===== Record set =====
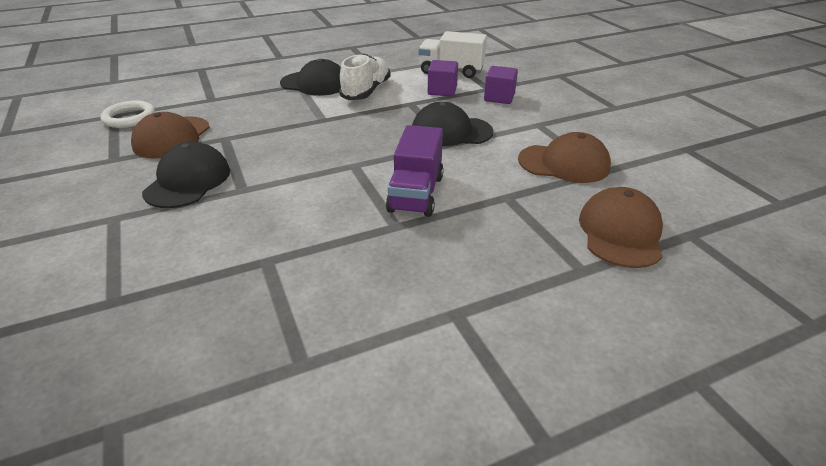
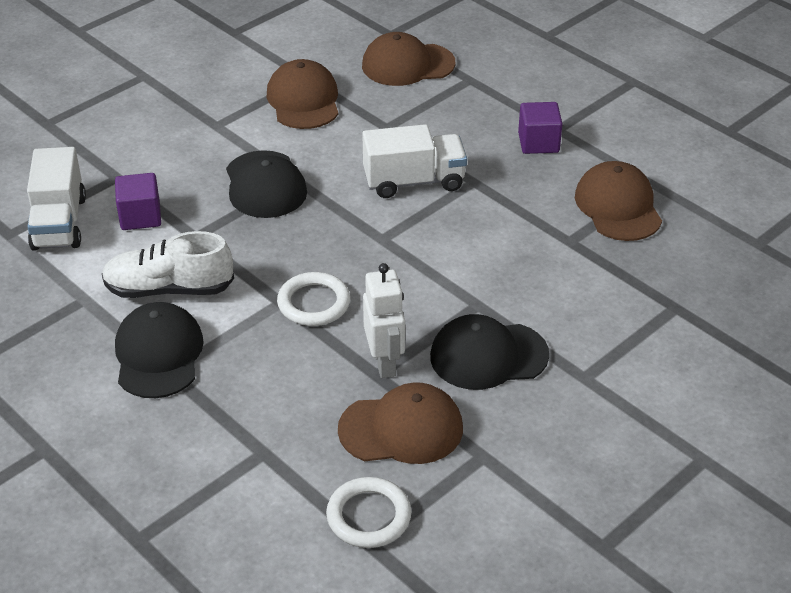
camera: 110 degrees left, 5 degrees up
(230, 142) = (385, 362): none -> white robot
(286, 315) = (618, 206): none -> brown cap
(310, 129) = (313, 303): none -> white ring
(416, 194) = (414, 181): purple truck -> white truck
(499, 97) = (147, 164): purple cube -> purple cube (538, 143)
=====
### [Task requirements]
What is needed is an exact copy of the lines from the one containing "(416, 194) = (414, 181): purple" through the last line of the records above, both included.

### [Task answer]
(416, 194) = (414, 181): purple truck -> white truck
(499, 97) = (147, 164): purple cube -> purple cube (538, 143)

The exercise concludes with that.